───── TASK DATA ─────

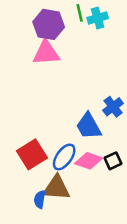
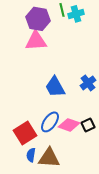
blue trapezoid: (89, 126) -> (55, 87), moved
red square: (32, 154) -> (25, 133), moved
brown triangle: (56, 188) -> (49, 158), moved

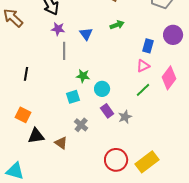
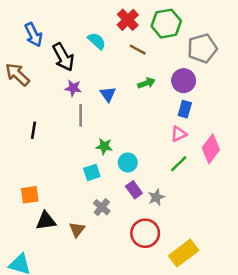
purple circle: (173, 35) -> (184, 81), moved
black line: (26, 74) -> (33, 130), moved
orange square: (23, 115) -> (30, 195), turned -35
brown triangle: (61, 143) -> (77, 229), turned 32
red circle: (116, 160) -> (145, 233), moved

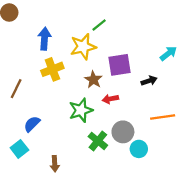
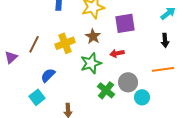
yellow cross: (52, 69) -> (65, 43), moved
brown star: (93, 80) -> (93, 36), moved
black arrow: (149, 81) -> (165, 40), moved, turned 104

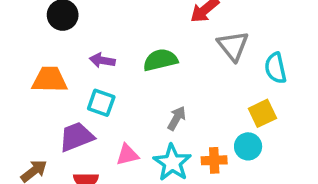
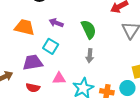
green semicircle: (160, 60) -> (89, 29), turned 66
gray arrow: (177, 118) -> (90, 56), moved, turned 144

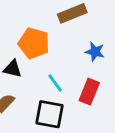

─────

REQUIREMENT:
With the pictures omitted, the records above are to be repeated exactly.

PROBLEM SOLUTION:
blue trapezoid: (89, 126) -> (55, 87), moved
red square: (32, 154) -> (25, 133), moved
brown triangle: (56, 188) -> (49, 158), moved

purple circle: (173, 35) -> (184, 81), moved
black line: (26, 74) -> (33, 130), moved
orange square: (23, 115) -> (30, 195), turned -35
brown triangle: (61, 143) -> (77, 229), turned 32
red circle: (116, 160) -> (145, 233), moved

yellow cross: (52, 69) -> (65, 43), moved
brown star: (93, 80) -> (93, 36), moved
black arrow: (149, 81) -> (165, 40), moved, turned 104

green semicircle: (160, 60) -> (89, 29), turned 66
gray arrow: (177, 118) -> (90, 56), moved, turned 144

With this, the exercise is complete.